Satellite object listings
┄┄┄┄┄┄┄┄┄┄┄┄┄┄┄┄┄┄┄┄

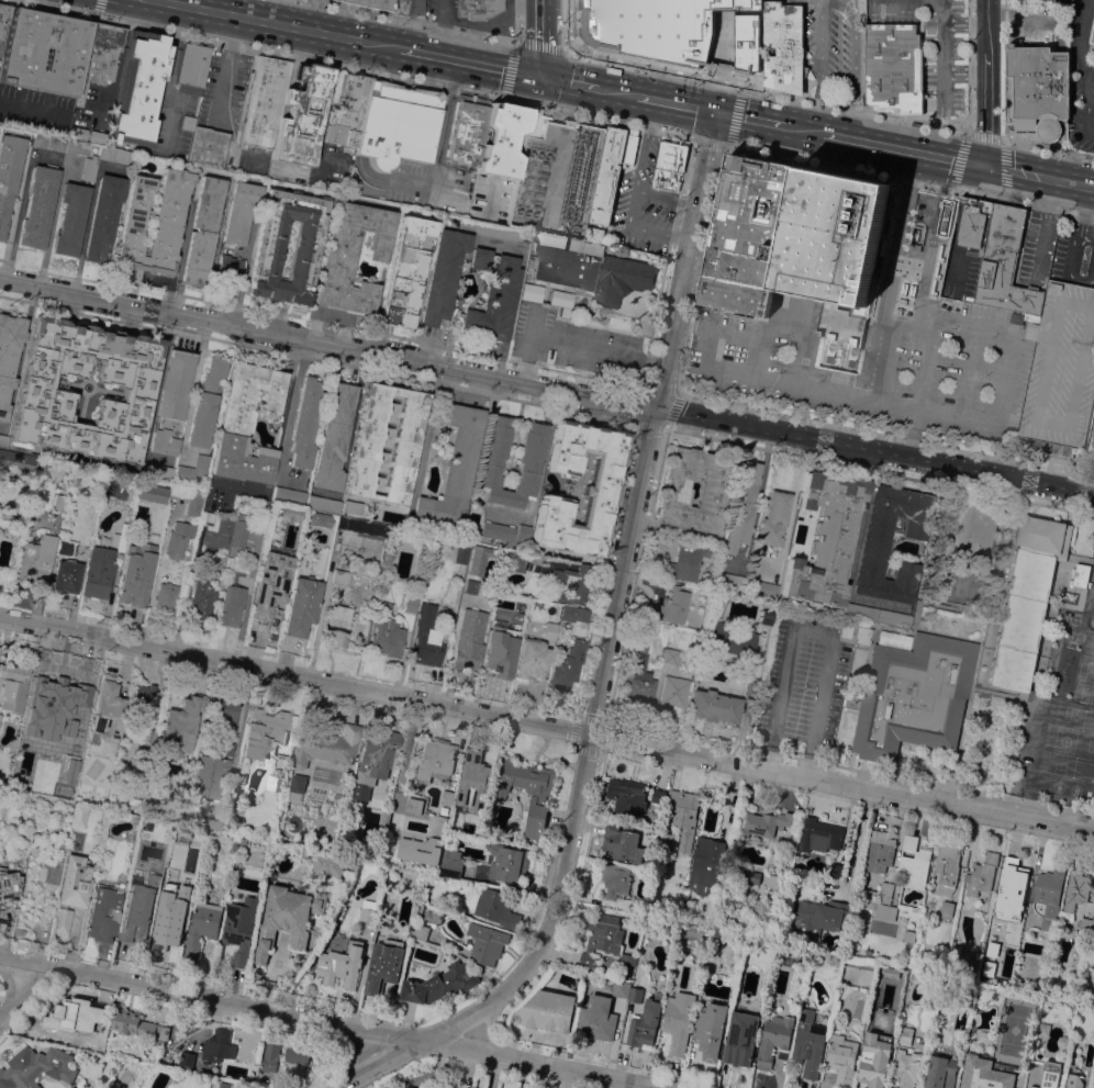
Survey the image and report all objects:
building: (369, 3)
building: (407, 7)
building: (476, 8)
parking lot: (440, 11)
road: (440, 13)
road: (306, 14)
building: (1093, 14)
road: (516, 20)
road: (409, 21)
road: (567, 22)
building: (3, 23)
road: (280, 23)
road: (1082, 32)
building: (1092, 33)
road: (540, 36)
road: (438, 41)
parking lot: (931, 41)
road: (515, 43)
building: (783, 45)
parking lot: (829, 49)
building: (44, 52)
building: (98, 57)
road: (468, 61)
road: (726, 62)
building: (192, 65)
road: (819, 65)
road: (967, 65)
road: (1089, 65)
road: (352, 67)
road: (853, 67)
building: (894, 67)
road: (223, 68)
traffic signals: (536, 73)
parking lot: (1081, 78)
road: (568, 80)
road: (168, 81)
road: (986, 82)
building: (139, 88)
road: (618, 90)
building: (1038, 90)
road: (766, 92)
road: (1090, 99)
building: (264, 101)
road: (676, 102)
road: (1086, 102)
building: (347, 108)
traffic signals: (715, 110)
building: (301, 116)
road: (749, 117)
road: (1003, 118)
building: (187, 123)
building: (397, 124)
road: (444, 125)
building: (534, 125)
building: (0, 127)
road: (803, 128)
building: (468, 129)
building: (79, 130)
road: (729, 130)
road: (985, 134)
building: (99, 139)
building: (501, 140)
building: (49, 142)
building: (76, 146)
building: (208, 146)
road: (902, 148)
building: (116, 155)
building: (669, 162)
building: (89, 168)
building: (612, 170)
road: (1011, 170)
building: (9, 174)
power substation: (558, 179)
road: (910, 181)
road: (1067, 182)
road: (632, 194)
road: (664, 197)
parking lot: (642, 205)
building: (39, 206)
building: (240, 211)
building: (103, 217)
building: (71, 219)
building: (154, 222)
building: (975, 222)
road: (1044, 227)
building: (202, 230)
building: (497, 230)
building: (595, 234)
building: (750, 234)
building: (831, 236)
building: (306, 242)
road: (669, 247)
building: (609, 248)
parking lot: (1033, 251)
parking lot: (1073, 252)
building: (352, 255)
building: (479, 258)
building: (529, 262)
building: (1005, 264)
building: (229, 265)
parking lot: (961, 266)
road: (244, 268)
building: (406, 270)
building: (593, 273)
building: (443, 275)
building: (531, 292)
building: (561, 301)
building: (494, 302)
building: (1017, 318)
parking lot: (891, 342)
road: (576, 344)
parking lot: (575, 345)
building: (9, 357)
parking lot: (1060, 366)
building: (1061, 367)
road: (794, 384)
road: (546, 387)
building: (42, 390)
building: (172, 402)
building: (206, 403)
road: (763, 412)
building: (247, 423)
building: (305, 423)
road: (429, 428)
building: (334, 436)
building: (3, 440)
building: (1091, 443)
parking lot: (1091, 443)
building: (405, 444)
building: (16, 459)
building: (529, 460)
building: (454, 464)
building: (193, 469)
building: (159, 471)
building: (74, 481)
building: (598, 489)
building: (289, 495)
building: (711, 496)
building: (195, 501)
building: (58, 502)
building: (322, 503)
building: (351, 507)
building: (741, 507)
building: (283, 511)
building: (319, 519)
building: (774, 520)
building: (362, 527)
building: (216, 530)
building: (239, 530)
building: (497, 530)
building: (963, 530)
building: (522, 532)
building: (122, 536)
building: (825, 537)
building: (178, 539)
building: (65, 546)
building: (875, 550)
building: (461, 552)
building: (149, 553)
building: (508, 556)
building: (322, 559)
building: (36, 560)
building: (228, 562)
building: (525, 562)
building: (685, 562)
building: (99, 571)
building: (1082, 575)
building: (65, 576)
building: (267, 577)
building: (341, 577)
building: (940, 579)
building: (728, 580)
building: (571, 583)
building: (470, 586)
building: (132, 588)
building: (762, 588)
building: (165, 596)
building: (202, 597)
building: (1027, 599)
building: (409, 603)
building: (302, 605)
building: (231, 606)
building: (671, 606)
building: (574, 613)
building: (272, 614)
building: (877, 614)
road: (243, 616)
building: (766, 616)
building: (448, 618)
building: (338, 623)
building: (549, 629)
building: (386, 632)
building: (426, 637)
building: (730, 637)
building: (893, 639)
building: (469, 640)
road: (831, 641)
building: (500, 646)
road: (608, 654)
building: (669, 655)
building: (532, 658)
building: (568, 664)
building: (638, 674)
road: (295, 680)
building: (60, 681)
building: (15, 685)
parking lot: (802, 689)
building: (673, 691)
building: (913, 696)
road: (747, 698)
building: (141, 701)
building: (714, 706)
building: (108, 711)
building: (222, 714)
building: (79, 724)
building: (178, 727)
building: (264, 732)
building: (149, 734)
building: (325, 745)
building: (222, 747)
building: (435, 760)
building: (373, 761)
building: (281, 763)
building: (210, 776)
building: (241, 777)
building: (471, 780)
road: (812, 782)
building: (59, 786)
building: (295, 787)
building: (33, 788)
building: (178, 791)
building: (659, 795)
building: (627, 796)
building: (538, 797)
building: (121, 800)
building: (414, 805)
building: (684, 815)
building: (78, 816)
building: (385, 818)
building: (213, 821)
building: (767, 823)
road: (1063, 830)
building: (444, 831)
building: (820, 835)
building: (234, 837)
building: (26, 839)
building: (669, 839)
building: (245, 840)
building: (622, 843)
road: (856, 843)
building: (421, 849)
building: (879, 851)
building: (173, 860)
building: (786, 860)
building: (451, 863)
building: (507, 863)
building: (914, 863)
building: (328, 865)
building: (707, 865)
building: (947, 868)
building: (49, 870)
building: (835, 870)
building: (981, 874)
building: (751, 876)
building: (616, 879)
building: (772, 880)
building: (9, 884)
building: (1009, 887)
building: (134, 889)
building: (71, 891)
building: (1076, 891)
building: (885, 892)
building: (867, 895)
building: (1050, 895)
building: (638, 906)
building: (496, 907)
building: (947, 909)
building: (176, 910)
building: (368, 910)
building: (419, 910)
building: (885, 911)
building: (103, 913)
building: (434, 915)
building: (288, 917)
building: (822, 917)
building: (1085, 923)
building: (1093, 926)
building: (203, 927)
building: (136, 928)
building: (241, 928)
building: (420, 931)
building: (18, 933)
building: (910, 936)
building: (606, 942)
building: (487, 943)
building: (850, 949)
building: (342, 964)
building: (384, 965)
building: (441, 984)
building: (621, 988)
building: (635, 994)
road: (26, 998)
building: (548, 1011)
building: (78, 1017)
building: (597, 1020)
building: (679, 1020)
road: (315, 1023)
building: (138, 1024)
building: (644, 1025)
building: (710, 1029)
building: (1044, 1029)
building: (905, 1035)
road: (491, 1038)
building: (741, 1038)
building: (774, 1039)
building: (809, 1043)
building: (1036, 1043)
building: (219, 1045)
building: (297, 1052)
building: (874, 1053)
building: (272, 1057)
building: (187, 1058)
building: (843, 1059)
building: (39, 1067)
building: (906, 1069)
building: (941, 1072)
building: (984, 1074)
building: (1050, 1075)
building: (1074, 1081)
building: (224, 1085)
building: (410, 1086)
building: (453, 1086)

┄┄┄┄┄┄┄┄┄┄┄┄┄┄┄┄┄┄┄┄

- _Brief_
Tally up the lines above in which "traffic" occurs. Give the result as a bare number.

- _Finished task_
2